(Information provided)
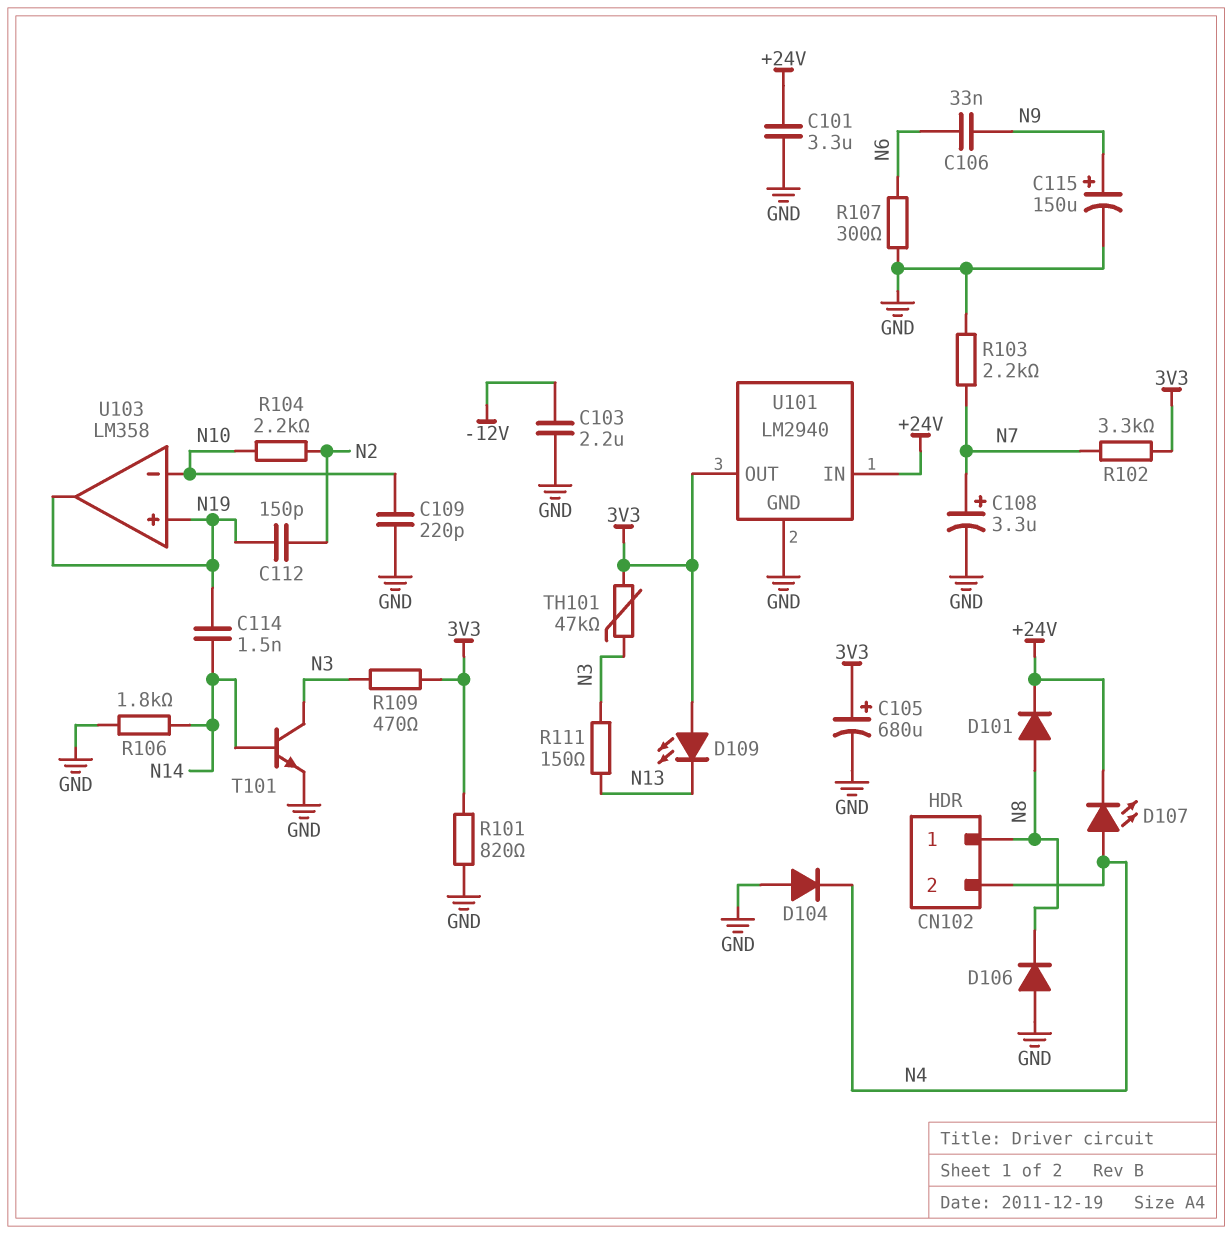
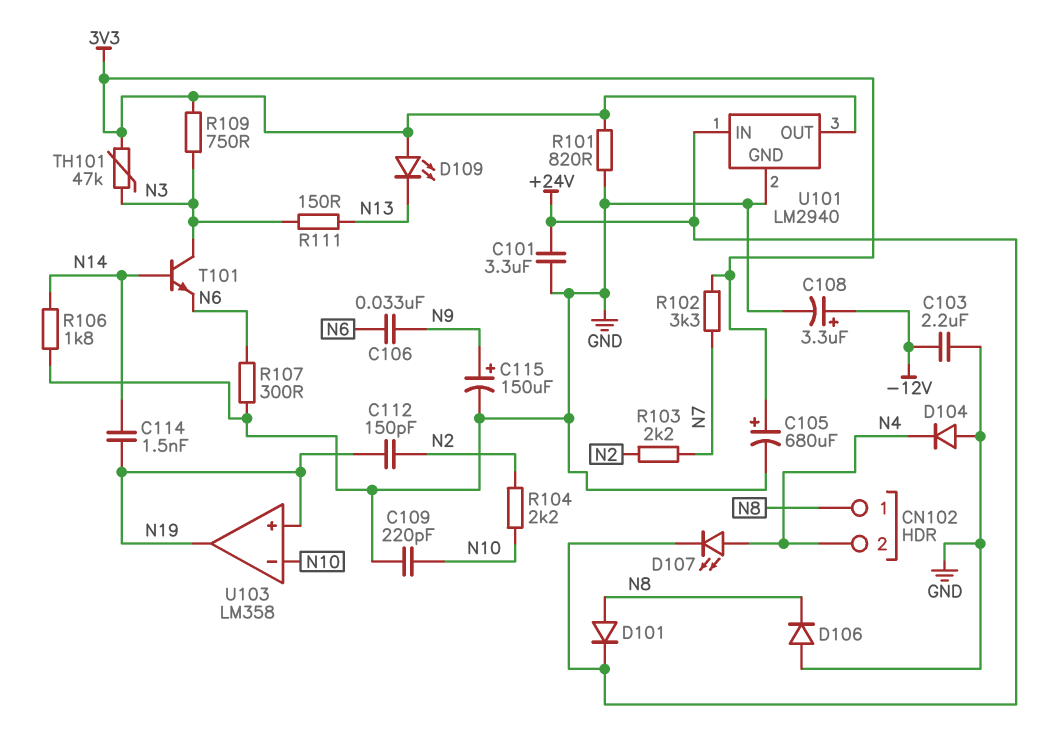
C108: 3.3uF (plus N7, minus GND) -> 3.3uF (plus -12V, minus GND)
R103: 2.2k (GND, N7) -> 2.2k (N2, N7)
R109: 470 (3V3, N3) -> 750 (3V3, N3)
T101: NPN (B N14, C N3, E GND) -> NPN (B N14, C N3, E N6)

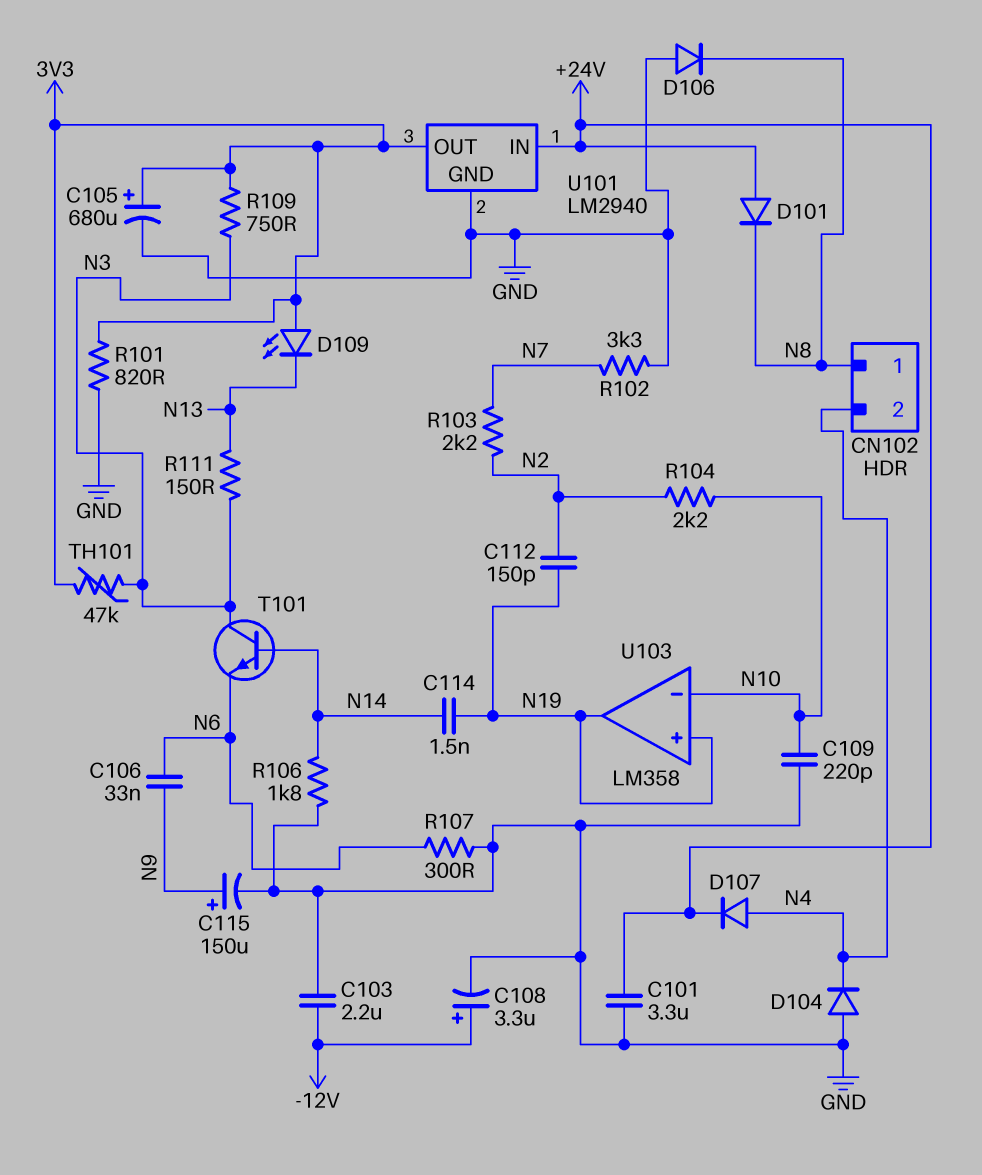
D101: diode (A N8, K +24V) -> diode (A +24V, K N8)
D107: LED (A N4, K +24V) -> diode (A N4, K +24V)
R102: 3.3k (3V3, N7) -> 3.3k (GND, N7)

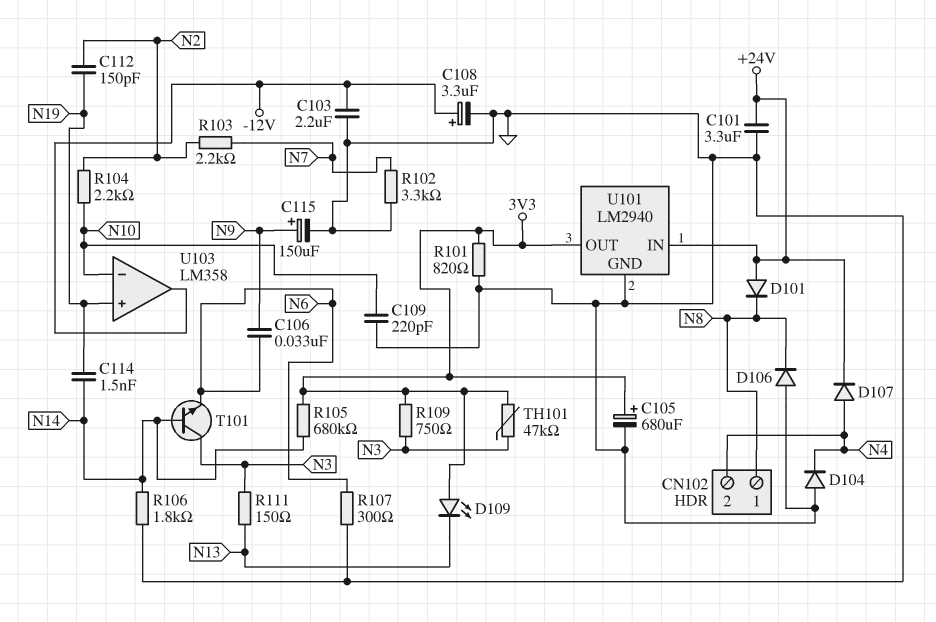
R105: none -> 680k (3V3, N14)
U103 pin out: N19 -> -12V

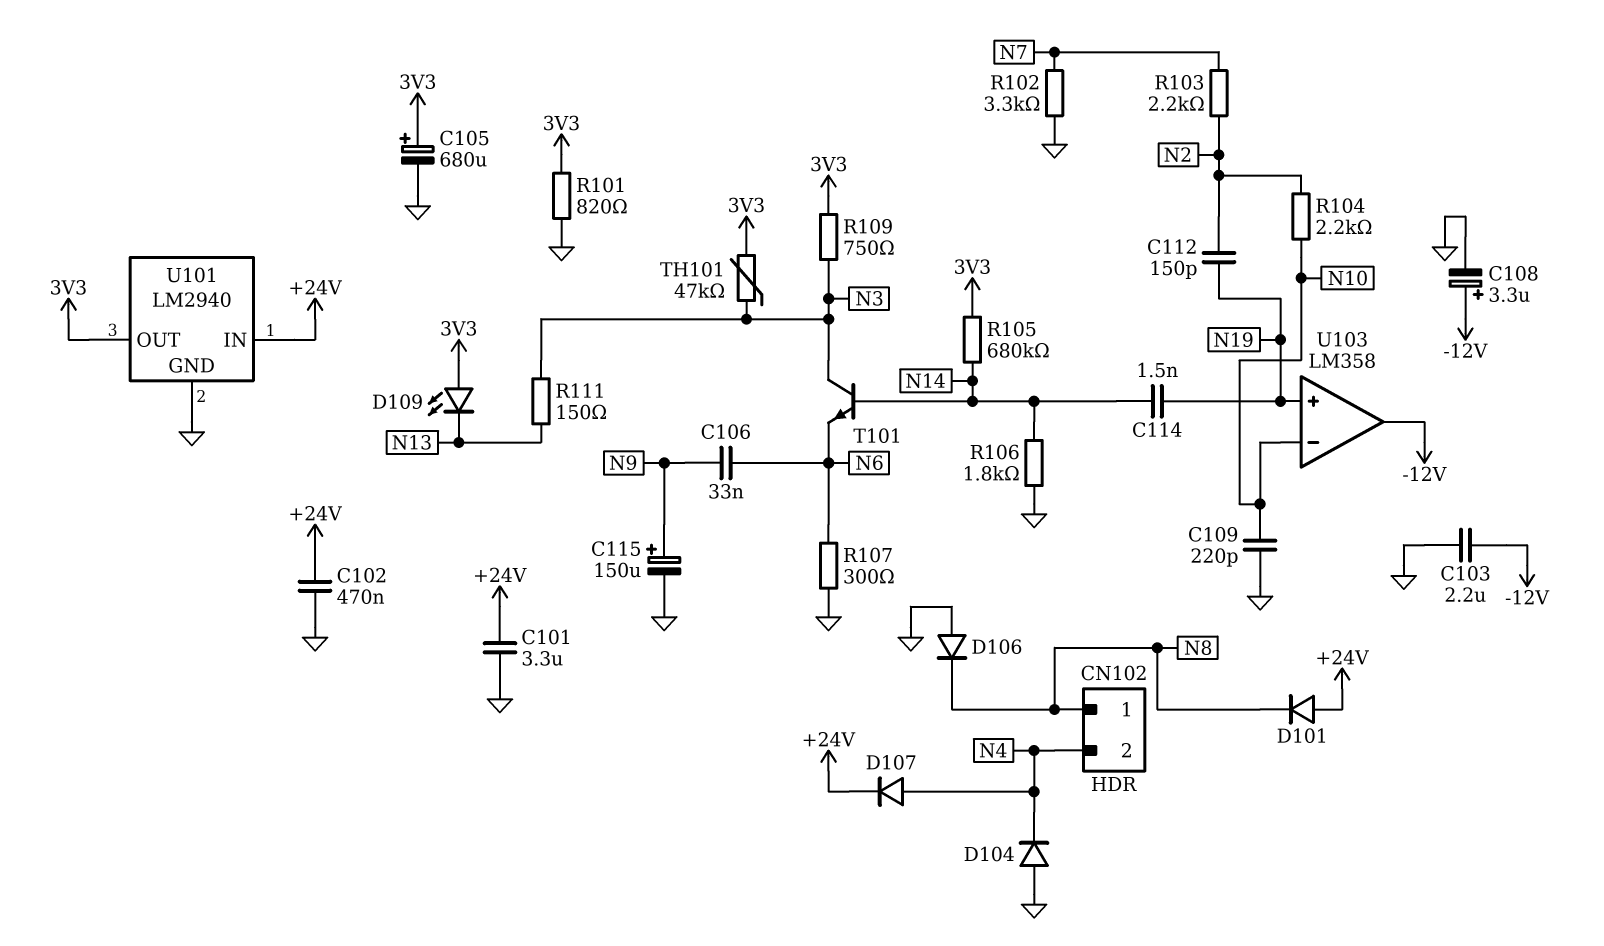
C102: none -> 470nF (+24V, GND)

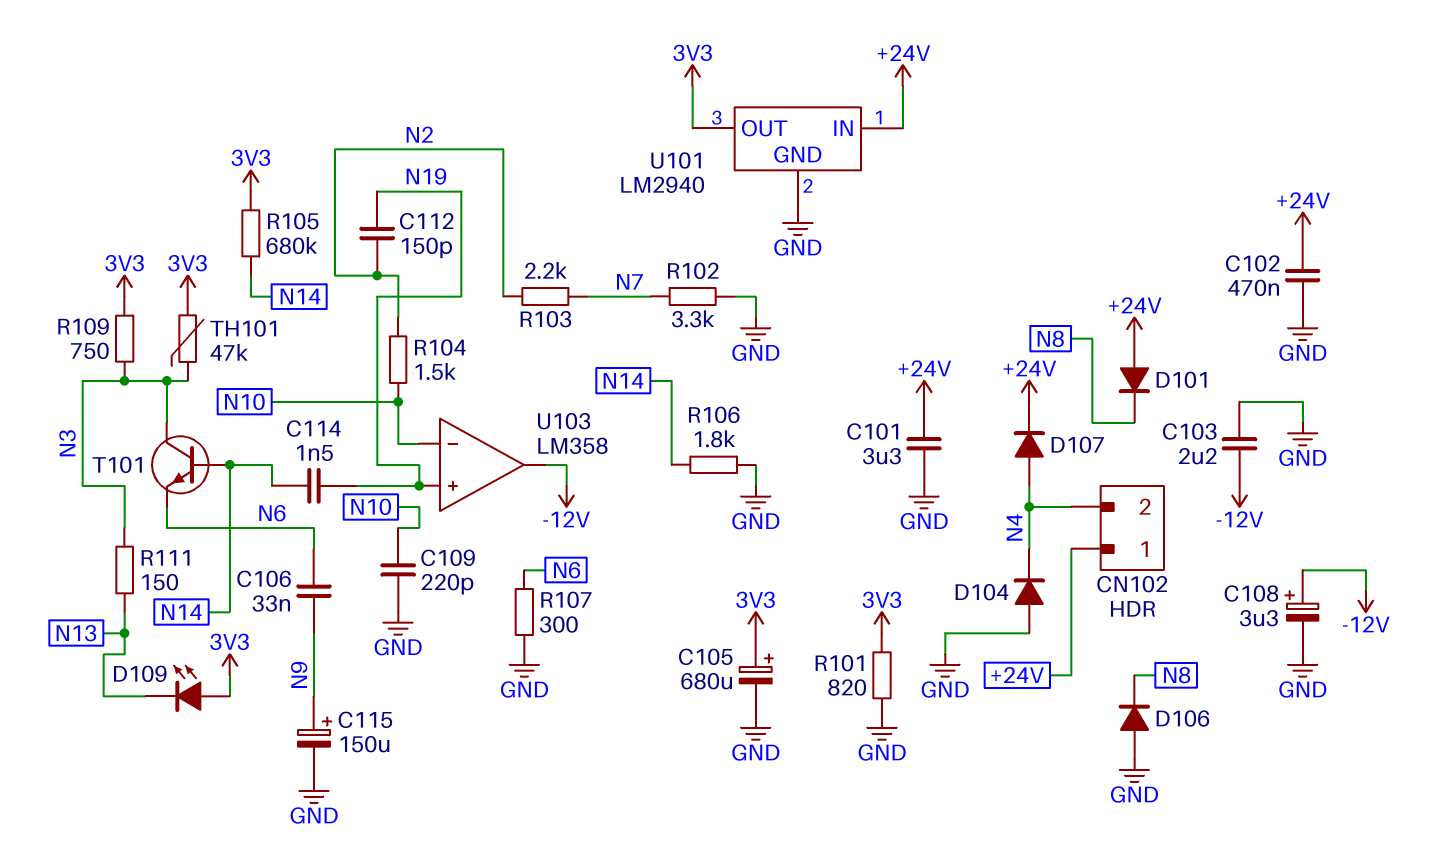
CN102 pin 1: N8 -> +24V
R104: 2.2k (N2, N10) -> 1.5k (N2, N10)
(End Information provided)
Leaving the pictures out, copy exactly the lines from the line that contains "R109: 470 (3V3, N3) -> 750 (3V3, N3)" to the last line of the data, both ends included.

R109: 470 (3V3, N3) -> 750 (3V3, N3)
T101: NPN (B N14, C N3, E GND) -> NPN (B N14, C N3, E N6)

D101: diode (A N8, K +24V) -> diode (A +24V, K N8)
D107: LED (A N4, K +24V) -> diode (A N4, K +24V)
R102: 3.3k (3V3, N7) -> 3.3k (GND, N7)

R105: none -> 680k (3V3, N14)
U103 pin out: N19 -> -12V

C102: none -> 470nF (+24V, GND)

CN102 pin 1: N8 -> +24V
R104: 2.2k (N2, N10) -> 1.5k (N2, N10)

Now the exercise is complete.